* To do
How many of the lines below include "diode"? Give the number and no other words.

* Information provided

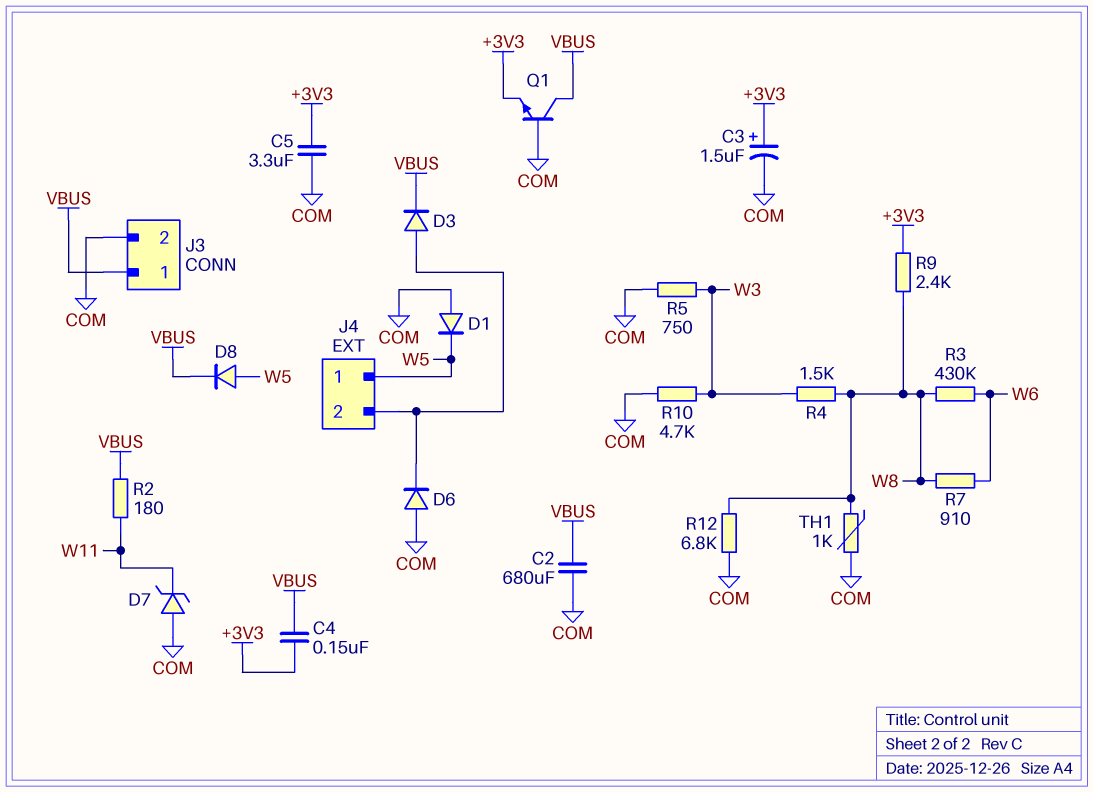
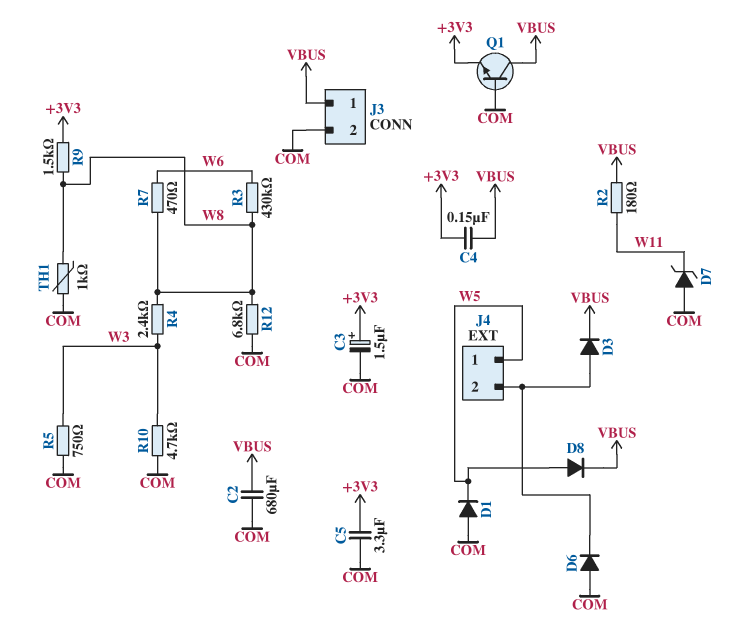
R4: 1.5k (W3, W8) -> 2.4k (W3, W8)
R7: 910 (W6, W8) -> 470 (W6, W8)
R9: 2.4k (+3V3, W8) -> 1.5k (+3V3, W8)

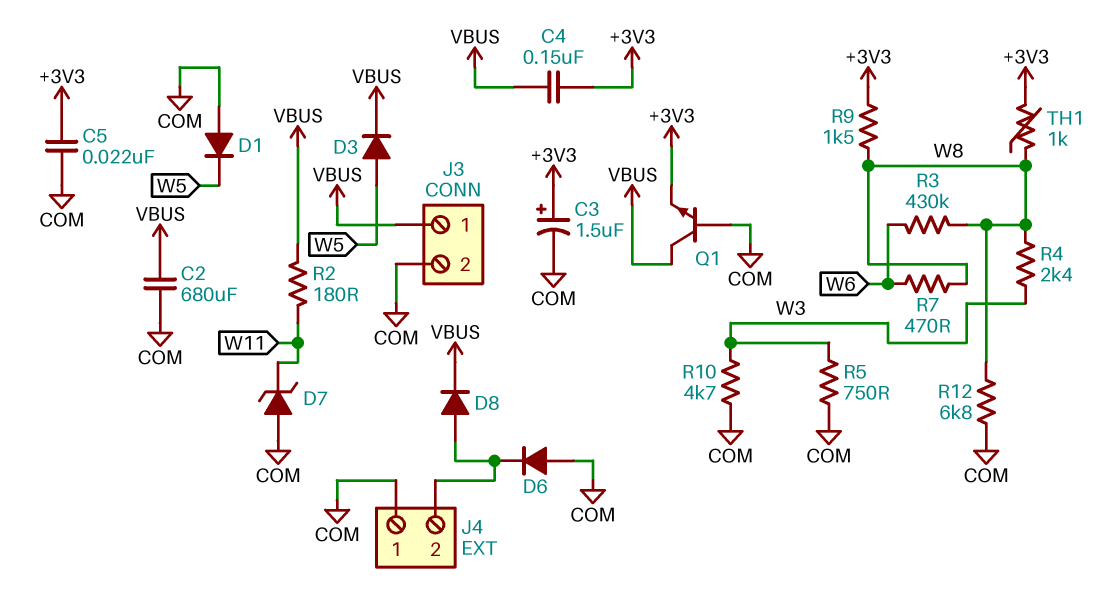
C5: 3.3uF (+3V3, COM) -> 22nF (+3V3, COM)
D3: diode (A J4/2, K VBUS) -> diode (A W5, K VBUS)
D8: diode (A W5, K VBUS) -> diode (A J4/2, K VBUS)
J4 pin 1: W5 -> COM
TH1: 1k (COM, W8) -> 1k (+3V3, W8)

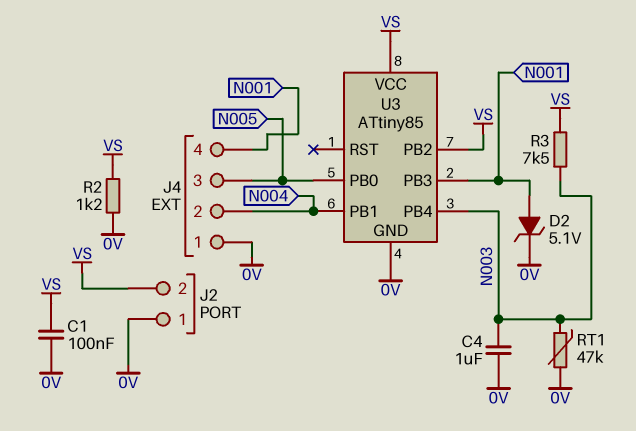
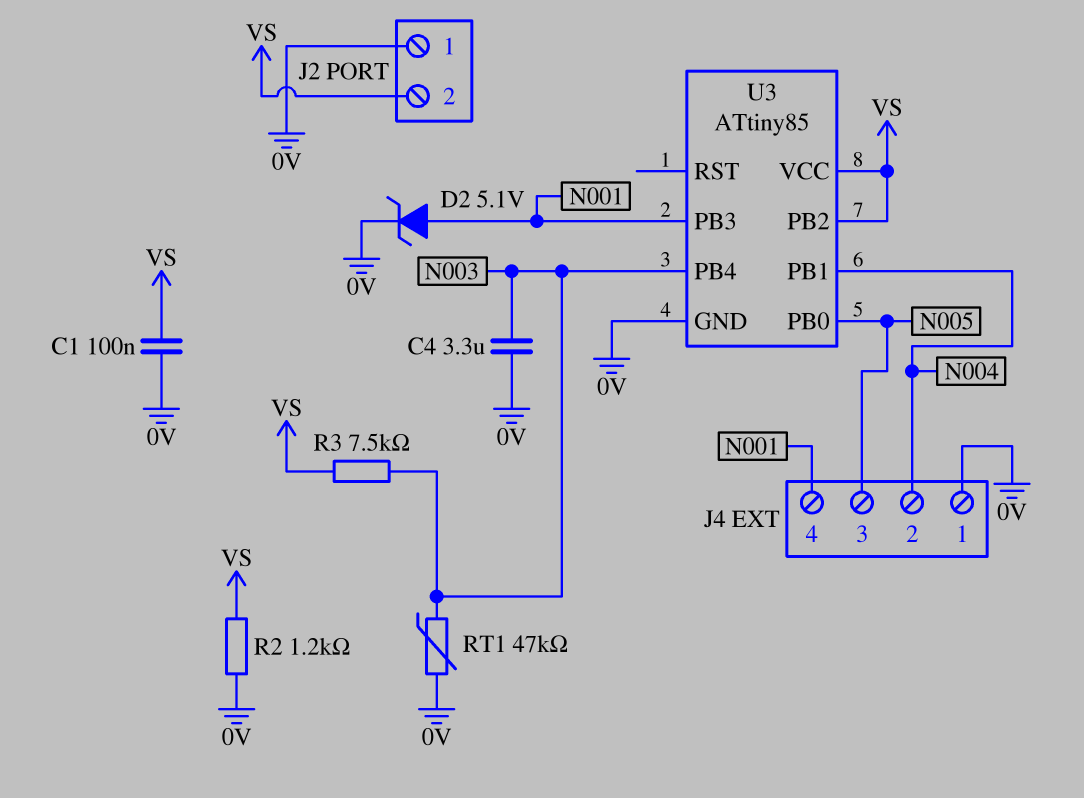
C4: 1uF (0V, N003) -> 3.3uF (0V, N003)

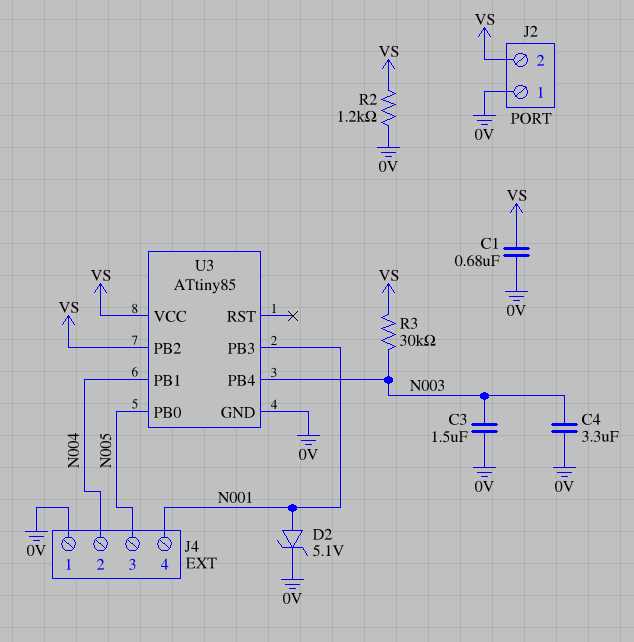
C1: 100nF (0V, VS) -> 680nF (0V, VS)
C3: none -> 1.5uF (0V, N003)
R3: 7.5k (N003, VS) -> 30k (N003, VS)
RT1: 47k (0V, N003) -> none

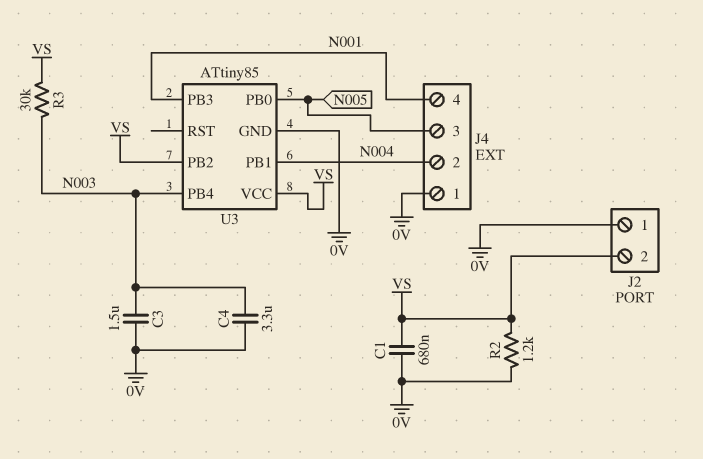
D2: zener 5.1V (A N001, K 0V) -> none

* Output of the exercise
2